• [Aim of the exercise] Copy each entry exactly, leaving nothing out.

• [Listed entries]
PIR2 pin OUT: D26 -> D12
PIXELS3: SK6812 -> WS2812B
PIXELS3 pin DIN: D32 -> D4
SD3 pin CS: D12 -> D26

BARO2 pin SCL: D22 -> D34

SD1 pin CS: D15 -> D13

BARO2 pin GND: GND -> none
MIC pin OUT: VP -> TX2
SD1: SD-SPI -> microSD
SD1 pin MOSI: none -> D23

• [Result of this exercise]
PIR2 pin OUT: D26 -> D12
PIXELS3: SK6812 -> WS2812B
PIXELS3 pin DIN: D32 -> D4
SD3 pin CS: D12 -> D26

BARO2 pin SCL: D22 -> D34

SD1 pin CS: D15 -> D13

BARO2 pin GND: GND -> none
MIC pin OUT: VP -> TX2
SD1: SD-SPI -> microSD
SD1 pin MOSI: none -> D23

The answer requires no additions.